■ How to complete this task
Your answer must be the records below, reproduced exactly.

■ Listed records
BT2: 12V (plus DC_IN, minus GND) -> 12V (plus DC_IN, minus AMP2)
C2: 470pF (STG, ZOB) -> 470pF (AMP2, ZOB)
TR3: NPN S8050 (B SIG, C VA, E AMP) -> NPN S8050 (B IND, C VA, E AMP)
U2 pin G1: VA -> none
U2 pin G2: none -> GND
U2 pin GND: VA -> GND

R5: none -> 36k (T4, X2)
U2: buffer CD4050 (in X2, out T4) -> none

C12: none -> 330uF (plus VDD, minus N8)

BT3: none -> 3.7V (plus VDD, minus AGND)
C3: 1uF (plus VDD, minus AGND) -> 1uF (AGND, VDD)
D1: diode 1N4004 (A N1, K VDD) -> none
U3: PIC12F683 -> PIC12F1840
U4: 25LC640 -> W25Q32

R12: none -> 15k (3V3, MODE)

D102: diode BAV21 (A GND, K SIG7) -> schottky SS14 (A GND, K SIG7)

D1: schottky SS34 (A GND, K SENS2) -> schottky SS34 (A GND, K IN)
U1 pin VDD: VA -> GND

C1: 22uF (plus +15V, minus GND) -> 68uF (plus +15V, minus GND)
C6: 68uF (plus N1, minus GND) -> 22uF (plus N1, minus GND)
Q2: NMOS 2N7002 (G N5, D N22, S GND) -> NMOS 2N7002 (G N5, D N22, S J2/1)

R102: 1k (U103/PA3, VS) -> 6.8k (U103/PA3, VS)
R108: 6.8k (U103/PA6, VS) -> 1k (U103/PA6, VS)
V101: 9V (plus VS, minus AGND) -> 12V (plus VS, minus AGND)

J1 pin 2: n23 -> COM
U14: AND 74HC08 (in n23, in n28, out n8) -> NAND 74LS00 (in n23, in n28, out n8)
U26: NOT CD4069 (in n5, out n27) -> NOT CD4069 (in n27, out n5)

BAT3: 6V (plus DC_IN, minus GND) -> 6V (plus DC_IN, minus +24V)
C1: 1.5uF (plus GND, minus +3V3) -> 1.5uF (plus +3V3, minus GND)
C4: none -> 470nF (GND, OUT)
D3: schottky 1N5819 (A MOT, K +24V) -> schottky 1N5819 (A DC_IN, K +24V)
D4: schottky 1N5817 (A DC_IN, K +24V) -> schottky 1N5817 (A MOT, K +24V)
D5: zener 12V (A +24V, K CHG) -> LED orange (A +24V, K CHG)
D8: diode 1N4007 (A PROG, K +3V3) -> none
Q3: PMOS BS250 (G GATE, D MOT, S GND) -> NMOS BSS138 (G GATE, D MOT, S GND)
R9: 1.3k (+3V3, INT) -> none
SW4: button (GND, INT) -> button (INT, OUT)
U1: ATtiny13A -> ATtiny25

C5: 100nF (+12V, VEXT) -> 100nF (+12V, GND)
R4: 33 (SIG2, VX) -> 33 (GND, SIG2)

■ Worked solution
BT2: 12V (plus DC_IN, minus GND) -> 12V (plus DC_IN, minus AMP2)
C2: 470pF (STG, ZOB) -> 470pF (AMP2, ZOB)
TR3: NPN S8050 (B SIG, C VA, E AMP) -> NPN S8050 (B IND, C VA, E AMP)
U2 pin G1: VA -> none
U2 pin G2: none -> GND
U2 pin GND: VA -> GND

R5: none -> 36k (T4, X2)
U2: buffer CD4050 (in X2, out T4) -> none

C12: none -> 330uF (plus VDD, minus N8)

BT3: none -> 3.7V (plus VDD, minus AGND)
C3: 1uF (plus VDD, minus AGND) -> 1uF (AGND, VDD)
D1: diode 1N4004 (A N1, K VDD) -> none
U3: PIC12F683 -> PIC12F1840
U4: 25LC640 -> W25Q32

R12: none -> 15k (3V3, MODE)

D102: diode BAV21 (A GND, K SIG7) -> schottky SS14 (A GND, K SIG7)

D1: schottky SS34 (A GND, K SENS2) -> schottky SS34 (A GND, K IN)
U1 pin VDD: VA -> GND

C1: 22uF (plus +15V, minus GND) -> 68uF (plus +15V, minus GND)
C6: 68uF (plus N1, minus GND) -> 22uF (plus N1, minus GND)
Q2: NMOS 2N7002 (G N5, D N22, S GND) -> NMOS 2N7002 (G N5, D N22, S J2/1)

R102: 1k (U103/PA3, VS) -> 6.8k (U103/PA3, VS)
R108: 6.8k (U103/PA6, VS) -> 1k (U103/PA6, VS)
V101: 9V (plus VS, minus AGND) -> 12V (plus VS, minus AGND)

J1 pin 2: n23 -> COM
U14: AND 74HC08 (in n23, in n28, out n8) -> NAND 74LS00 (in n23, in n28, out n8)
U26: NOT CD4069 (in n5, out n27) -> NOT CD4069 (in n27, out n5)

BAT3: 6V (plus DC_IN, minus GND) -> 6V (plus DC_IN, minus +24V)
C1: 1.5uF (plus GND, minus +3V3) -> 1.5uF (plus +3V3, minus GND)
C4: none -> 470nF (GND, OUT)
D3: schottky 1N5819 (A MOT, K +24V) -> schottky 1N5819 (A DC_IN, K +24V)
D4: schottky 1N5817 (A DC_IN, K +24V) -> schottky 1N5817 (A MOT, K +24V)
D5: zener 12V (A +24V, K CHG) -> LED orange (A +24V, K CHG)
D8: diode 1N4007 (A PROG, K +3V3) -> none
Q3: PMOS BS250 (G GATE, D MOT, S GND) -> NMOS BSS138 (G GATE, D MOT, S GND)
R9: 1.3k (+3V3, INT) -> none
SW4: button (GND, INT) -> button (INT, OUT)
U1: ATtiny13A -> ATtiny25

C5: 100nF (+12V, VEXT) -> 100nF (+12V, GND)
R4: 33 (SIG2, VX) -> 33 (GND, SIG2)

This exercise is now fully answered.